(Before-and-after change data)
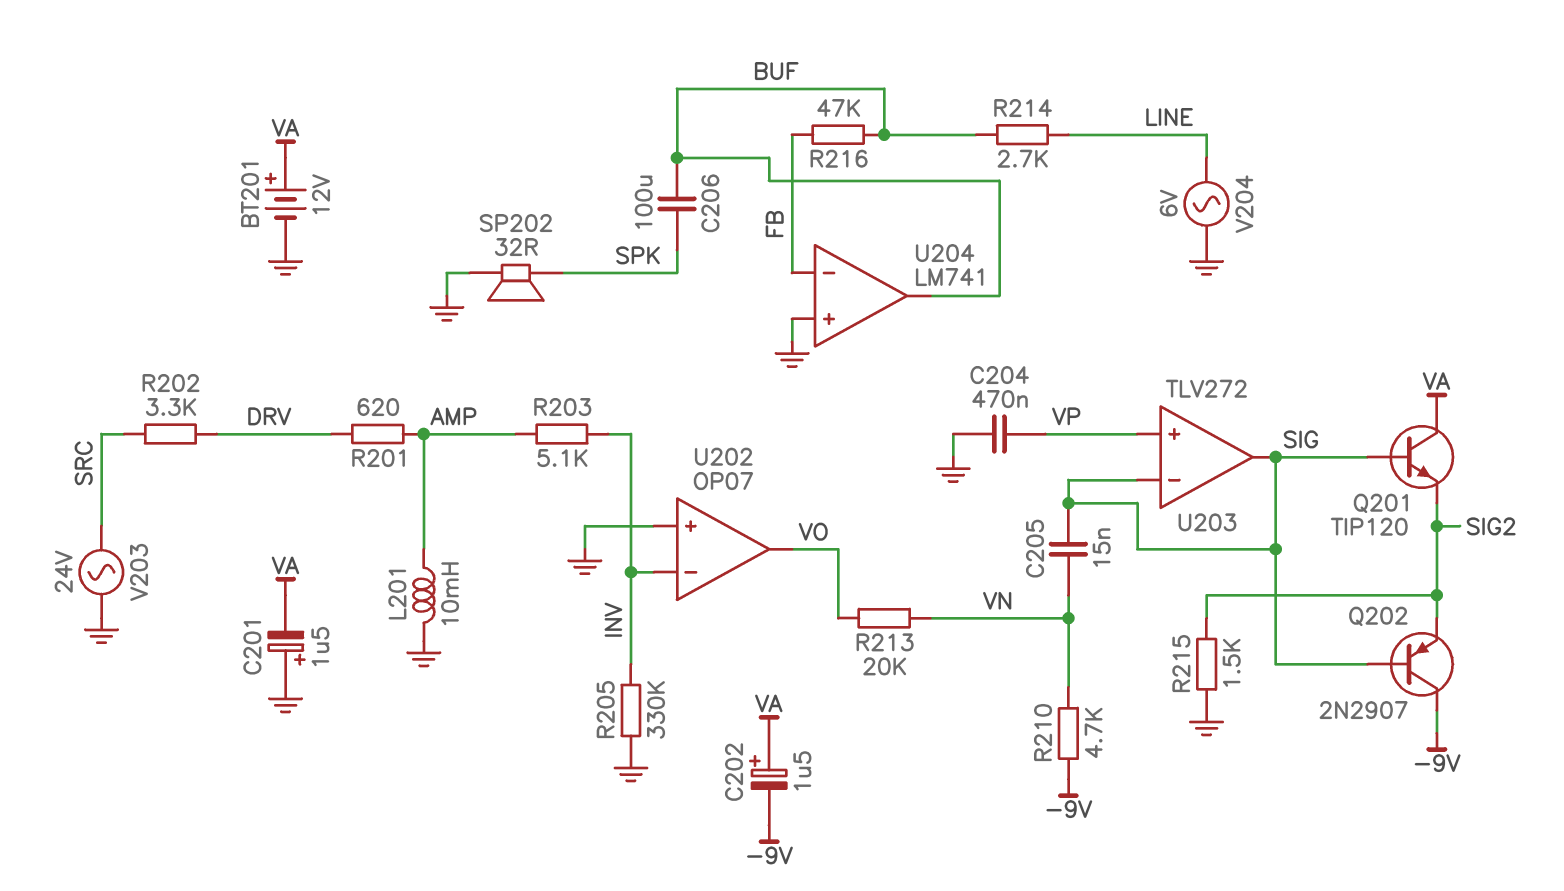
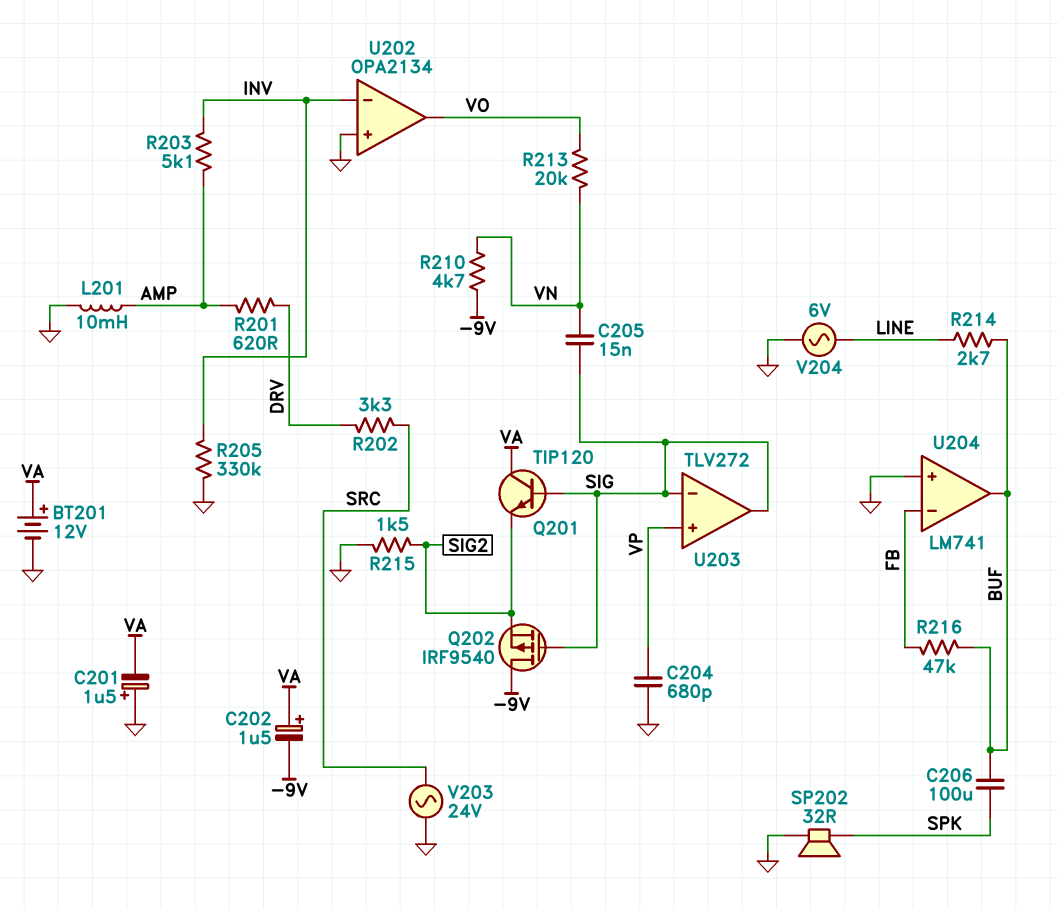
C204: 470nF (GND, VP) -> 680pF (GND, VP)
Q202: PNP 2N2907 (B SIG, C -9V, E SIG2) -> PMOS IRF9540 (G SIG, D -9V, S SIG2)
U202: OP07 -> OPA2134

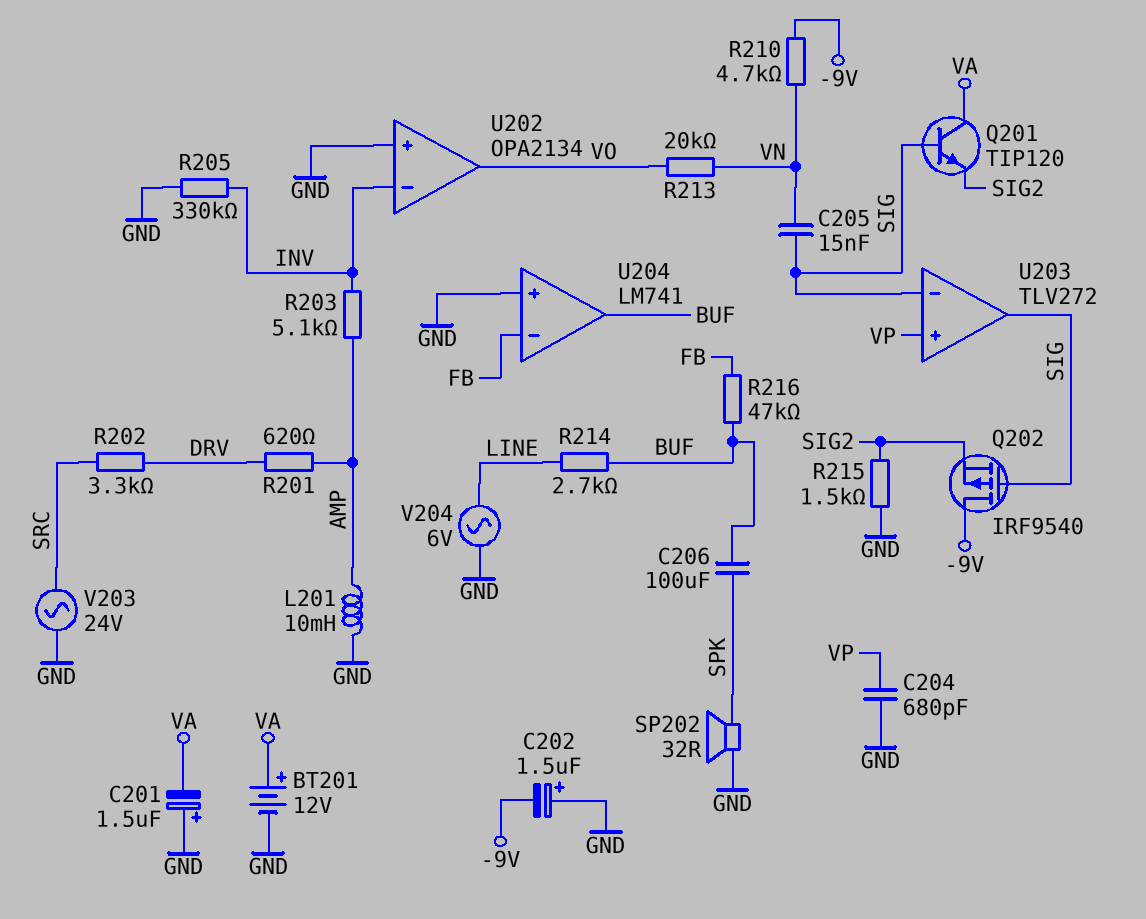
C202: 1.5uF (plus VA, minus -9V) -> 1.5uF (plus GND, minus -9V)

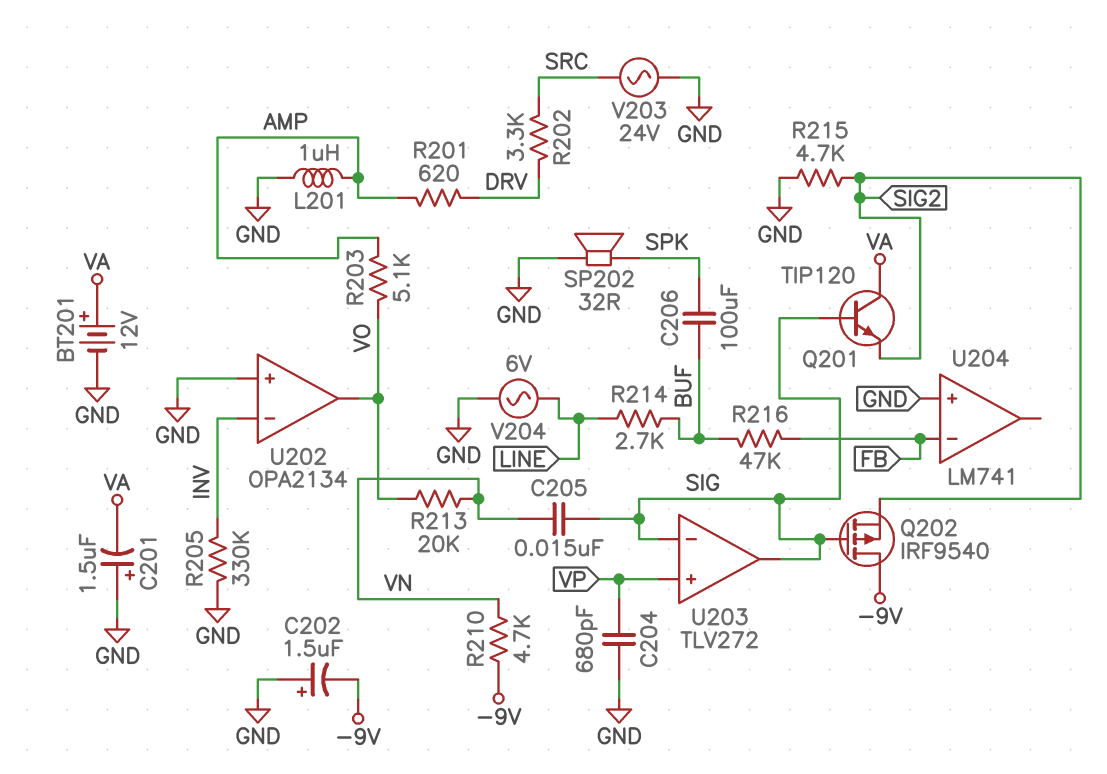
L201: 10mH (AMP, GND) -> 1uH (AMP, GND)
R203: 5.1k (AMP, INV) -> 5.1k (AMP, VO)
R215: 1.5k (GND, SIG2) -> 4.7k (GND, SIG2)
U204 pin out: BUF -> none

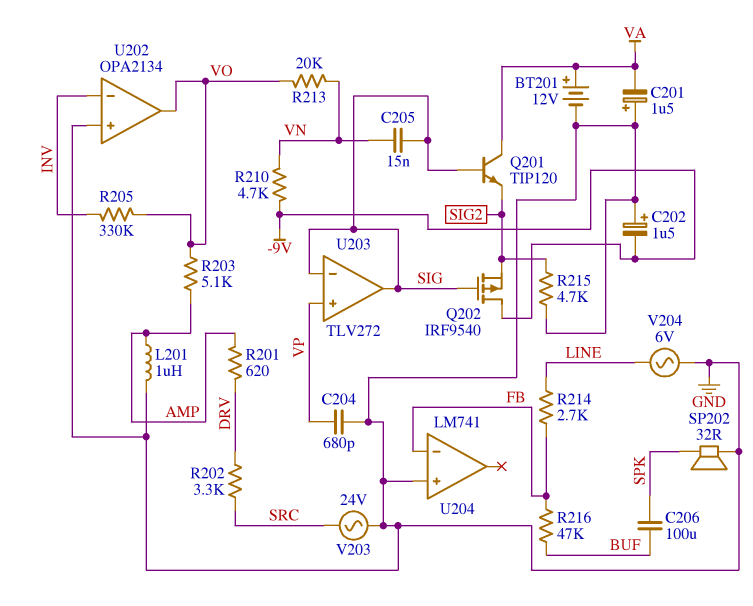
R205: 330k (GND, INV) -> 330k (INV, VO)
R214: 2.7k (BUF, LINE) -> 2.7k (FB, LINE)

- _EXERCISE GOAL_
Retype each line of the records exactly as it reads; no pictures belong in the copy.

- _WRITTEN REPLY_
C204: 470nF (GND, VP) -> 680pF (GND, VP)
Q202: PNP 2N2907 (B SIG, C -9V, E SIG2) -> PMOS IRF9540 (G SIG, D -9V, S SIG2)
U202: OP07 -> OPA2134

C202: 1.5uF (plus VA, minus -9V) -> 1.5uF (plus GND, minus -9V)

L201: 10mH (AMP, GND) -> 1uH (AMP, GND)
R203: 5.1k (AMP, INV) -> 5.1k (AMP, VO)
R215: 1.5k (GND, SIG2) -> 4.7k (GND, SIG2)
U204 pin out: BUF -> none

R205: 330k (GND, INV) -> 330k (INV, VO)
R214: 2.7k (BUF, LINE) -> 2.7k (FB, LINE)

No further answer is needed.